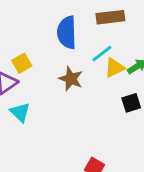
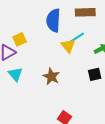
yellow triangle: (114, 68) -> (68, 46), moved, turned -49
brown star: (71, 79) -> (51, 76), moved

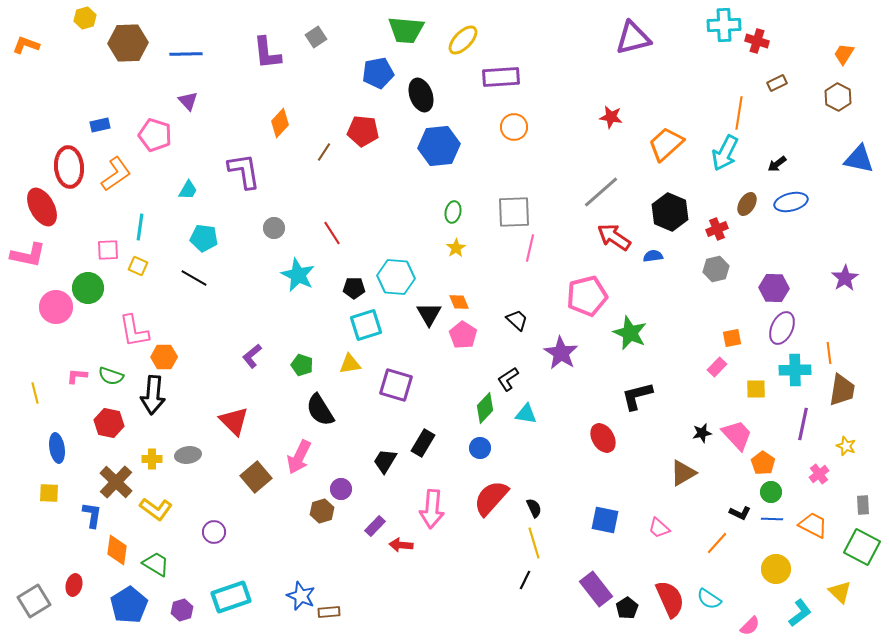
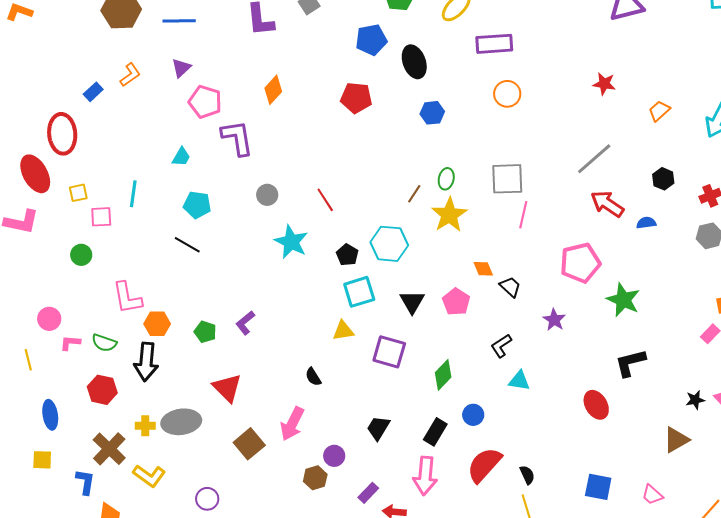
purple triangle: (188, 101) -> (181, 68), turned 30
blue rectangle: (100, 125) -> (93, 92), turned -30
pink pentagon: (155, 135) -> (205, 102), moved
orange trapezoid: (666, 144) -> (659, 111), size x0.6
blue hexagon: (439, 146) -> (432, 113), size x0.6
brown line: (324, 152) -> (414, 194), moved
orange L-shape: (116, 174) -> (130, 75), moved, size x0.7
black hexagon: (670, 212) -> (663, 179), size x0.6
yellow star: (456, 248) -> (449, 215), size x1.8
yellow square: (138, 266) -> (78, 193), moved, turned -36
green circle: (88, 288) -> (81, 255), size x0.7
black pentagon: (354, 288) -> (347, 255), turned 30
orange diamond: (459, 302) -> (483, 269), moved
pink circle: (56, 307) -> (49, 319), moved, size x0.7
black triangle: (429, 314) -> (412, 302), moved
purple star: (561, 353) -> (554, 320), size x0.7
green pentagon: (302, 365) -> (205, 332), moved
green diamond: (485, 408) -> (443, 375), moved
black semicircle: (320, 410) -> (313, 377), size x0.6
black rectangle: (423, 443) -> (435, 432), moved
gray ellipse: (188, 455) -> (181, 422), size x1.5

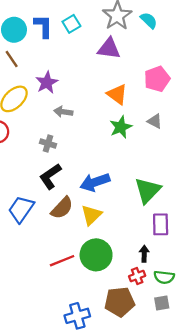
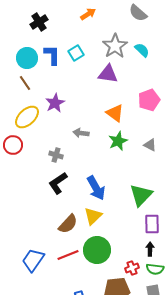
gray arrow: (63, 112) -> (81, 133), moved
gray triangle: (155, 121) -> (150, 145), moved
blue arrow: (95, 182) -> (96, 188), turned -100
brown semicircle: (62, 208) -> (68, 224), moved
blue trapezoid: (21, 209) -> (33, 260), moved
black arrow: (144, 254) -> (150, 249), moved

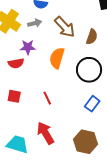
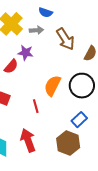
orange semicircle: (57, 58) -> (52, 86), moved
red semicircle: (16, 63) -> (11, 66), turned -49
brown hexagon: (86, 142) -> (68, 143), moved

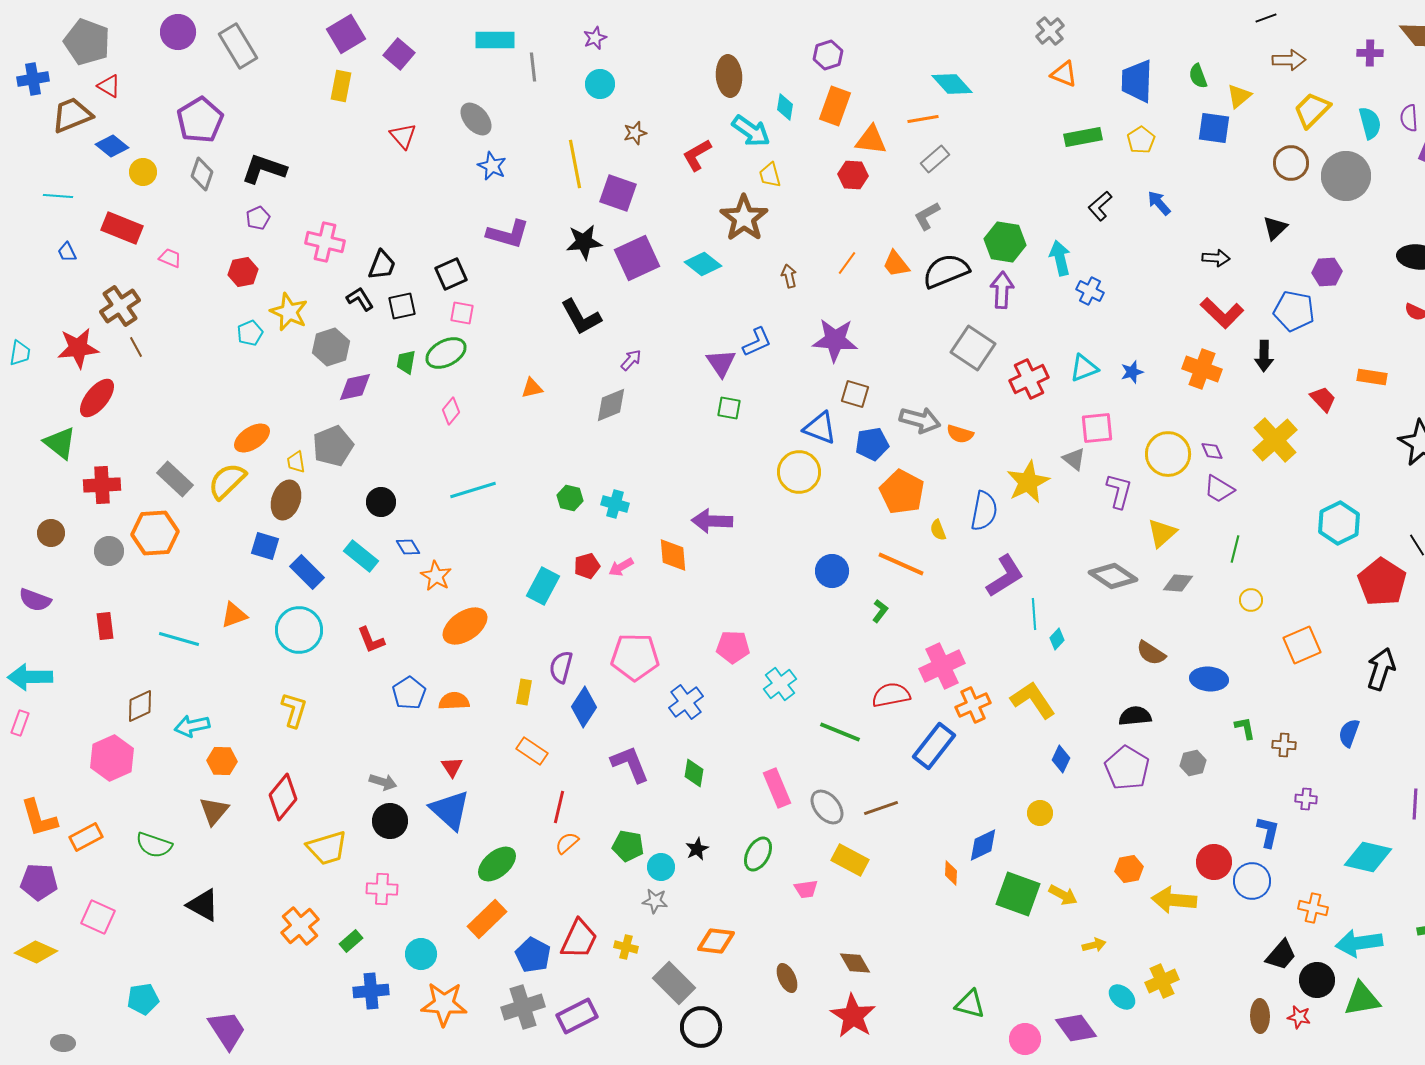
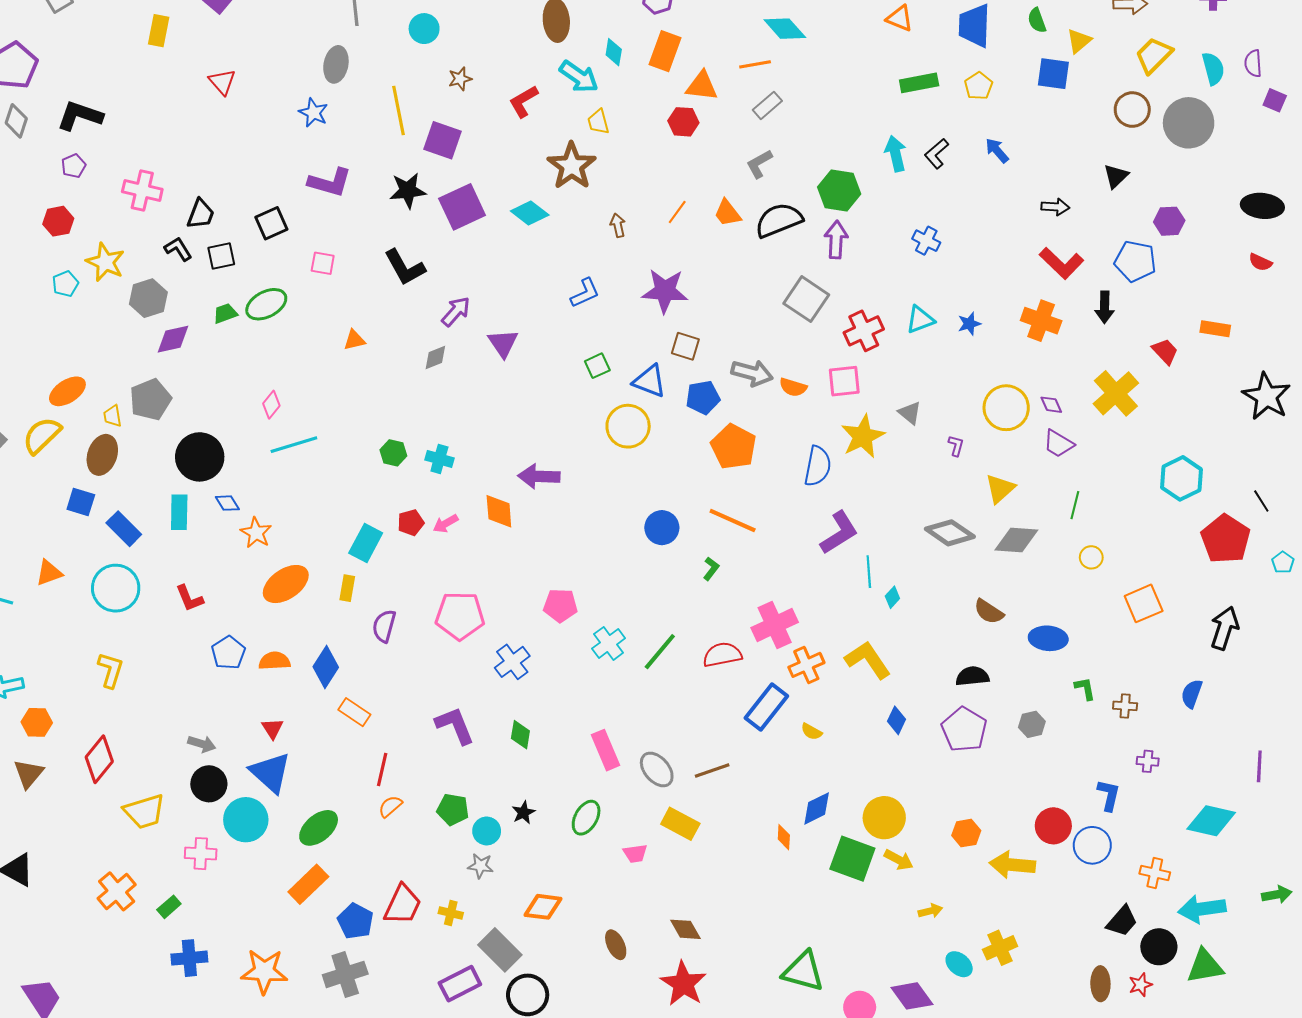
gray ellipse: (476, 119) -> (336, 64), moved, turned 52
cyan arrow: (1060, 258) -> (896, 154), moved
pink square: (462, 313) -> (323, 263), moved
purple arrow: (631, 360) -> (456, 311), size x1.4
green trapezoid: (406, 362) -> (225, 313), turned 60
purple triangle: (721, 363) -> (503, 343), moved
gray diamond: (611, 405) -> (435, 358), size x0.7
green square: (729, 408) -> (597, 366), moved, turned -35
pink diamond: (451, 411) -> (271, 405), moved
pink square: (1097, 428) -> (844, 381), moved
purple L-shape: (1119, 491) -> (956, 446), size x0.6
black circle: (381, 502) -> (200, 457), size x1.6
yellow semicircle: (938, 530) -> (811, 732), moved, turned -40
cyan rectangle: (361, 556) -> (179, 512), turned 52
gray diamond: (1178, 583) -> (1016, 540), size x1.4
yellow rectangle: (524, 692) -> (347, 588), moved
blue diamond: (584, 707) -> (326, 667), moved
green line: (840, 732) -> (660, 652), moved, turned -72
yellow circle: (1040, 813) -> (884, 818), moved, size x1.6
cyan circle: (421, 954) -> (246, 820), moved, size x1.4
green triangle: (970, 1004) -> (803, 971), size x1.4
purple rectangle: (577, 1016) -> (460, 984), moved
red star: (1299, 1017) -> (1140, 985), turned -30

..............................

### HOW TO COMPLETE THIS TASK:
Keep to the stretch from the line containing "black pentagon: (354, 288)" through the line containing "gray arrow: (63, 112) -> (81, 133), moved", both ends included, and copy it exactly from the listing above, minus the pictures.

### WRITTEN ANSWER:
black pentagon: (354, 288) -> (347, 255), turned 30
orange diamond: (459, 302) -> (483, 269), moved
pink circle: (56, 307) -> (49, 319), moved, size x0.7
black triangle: (429, 314) -> (412, 302), moved
purple star: (561, 353) -> (554, 320), size x0.7
green pentagon: (302, 365) -> (205, 332), moved
green diamond: (485, 408) -> (443, 375), moved
black semicircle: (320, 410) -> (313, 377), size x0.6
black rectangle: (423, 443) -> (435, 432), moved
gray ellipse: (188, 455) -> (181, 422), size x1.5

gray arrow: (63, 112) -> (81, 133), moved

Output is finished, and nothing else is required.